Problem requirements => Reproduce the full listing below exactly. Do not include the pictures.

Information shown =>
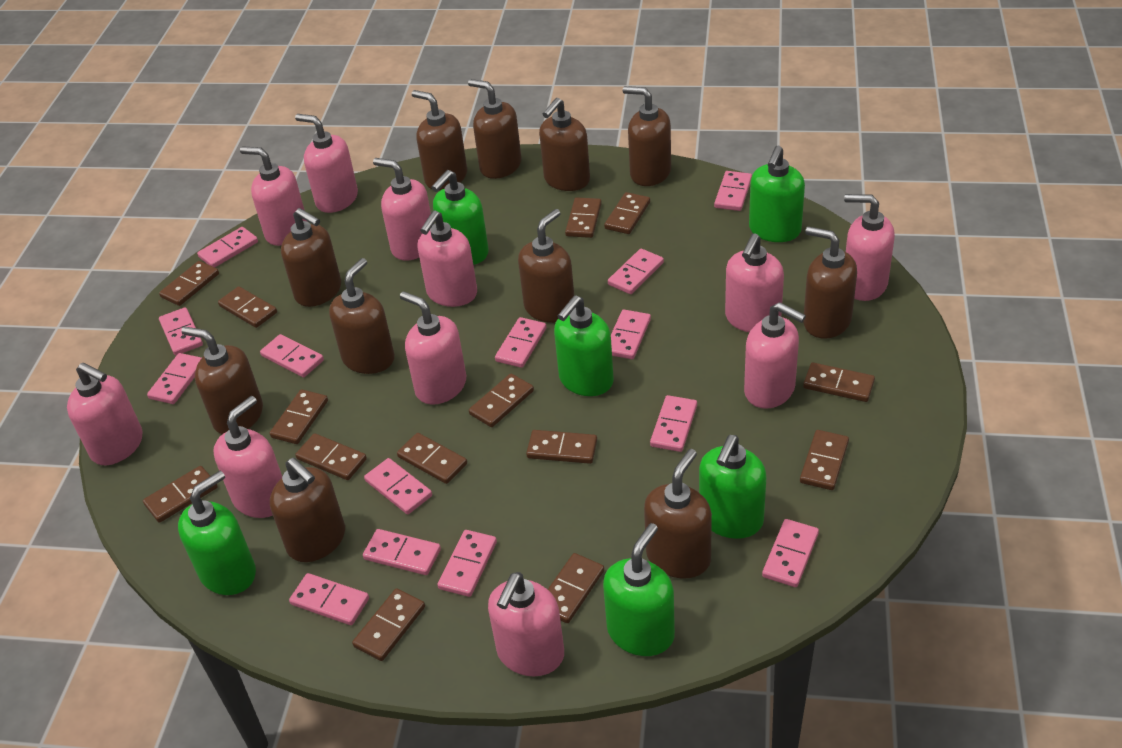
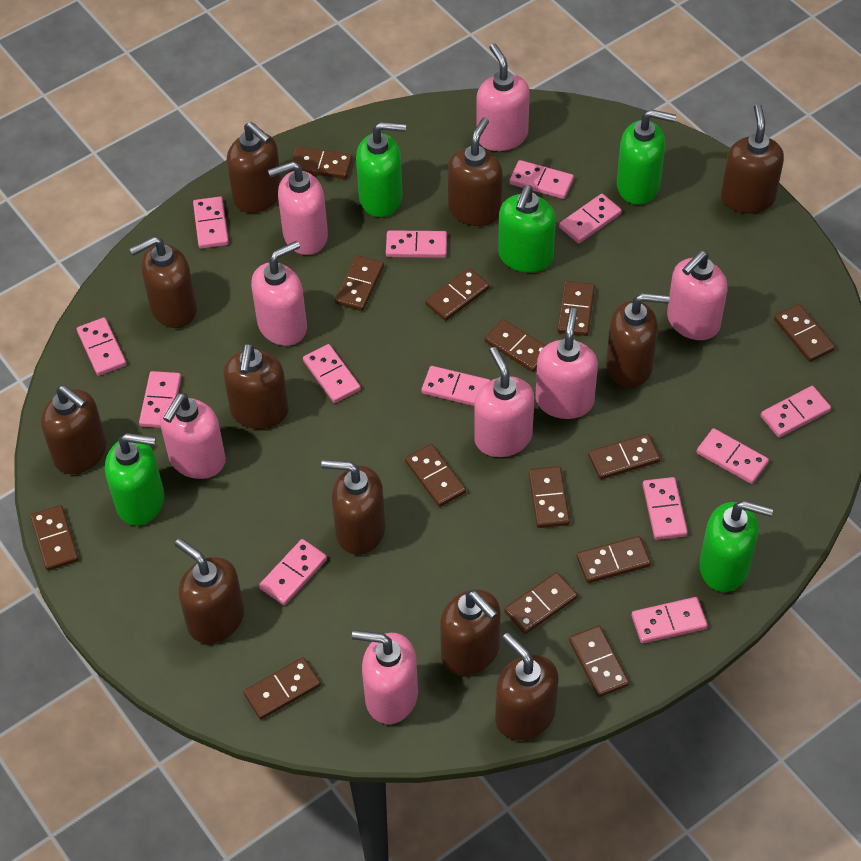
green soap dispenser: 6 -> 5
pink domino: 14 -> 13
pink soap dispenser: 11 -> 8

Exercise result =>
green soap dispenser: 6 -> 5
pink domino: 14 -> 13
pink soap dispenser: 11 -> 8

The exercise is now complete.